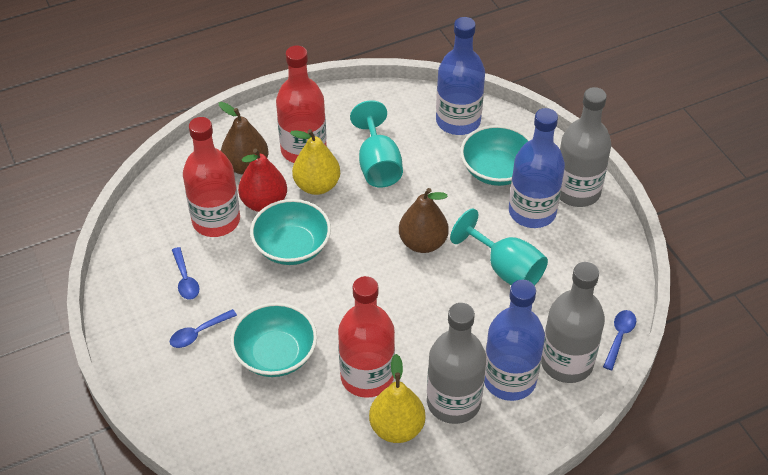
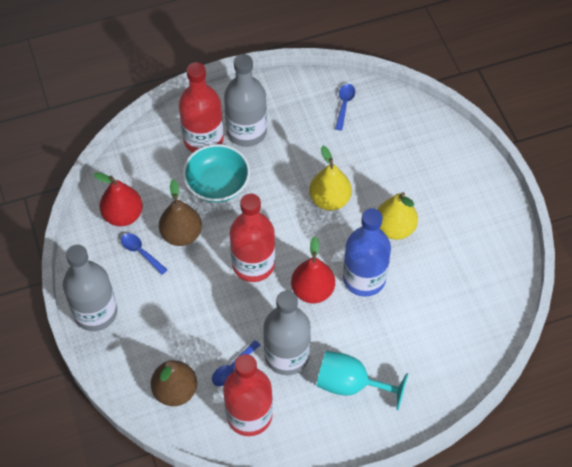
blue bottle: 3 -> 1
red pear: 1 -> 2
turquoise bowl: 3 -> 1
turquoise goblet: 2 -> 1

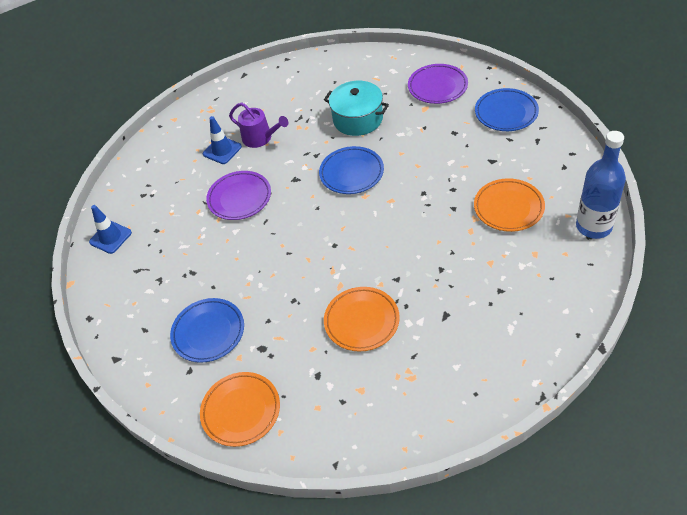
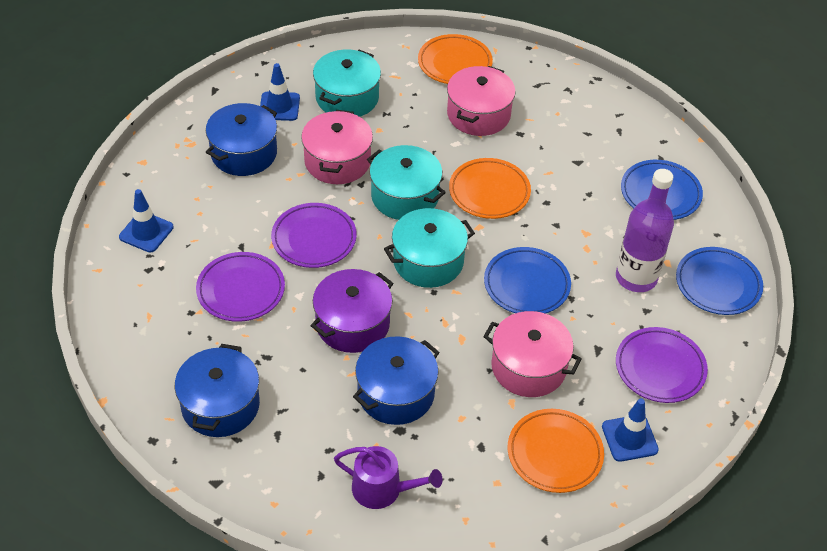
blue bottle: 1 -> 0
blue pot: 0 -> 3
blue traffic cone: 2 -> 3
pink pot: 0 -> 3
purple bottle: 0 -> 1
purple plate: 2 -> 3
purple pot: 0 -> 1
turquoise pot: 1 -> 3

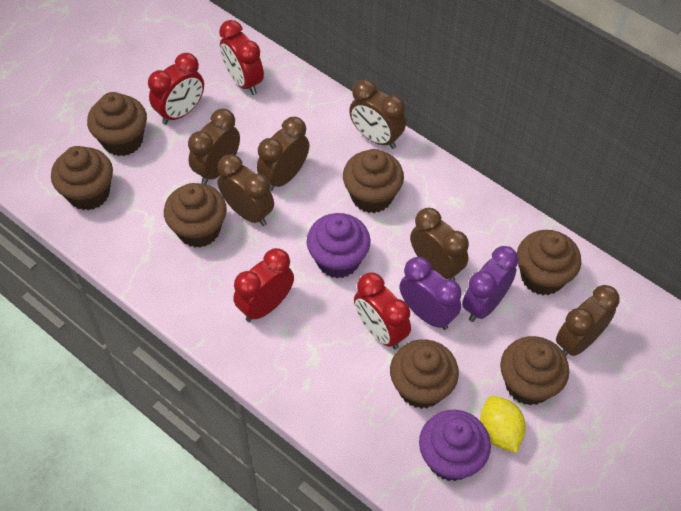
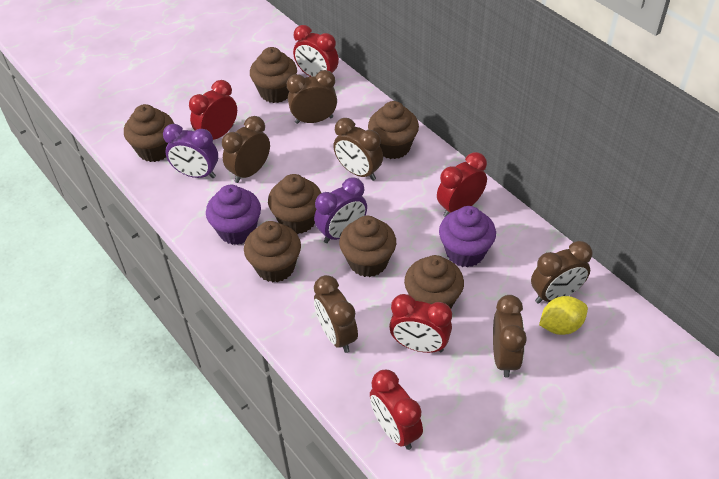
red clock: 4 -> 5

_PROBLEM_.
Return every line above that contains the word "turquoise".

_RESPONSE BELOW_.
turquoise bowl: 3 -> 1
turquoise goblet: 2 -> 1
turquoise pot: 1 -> 3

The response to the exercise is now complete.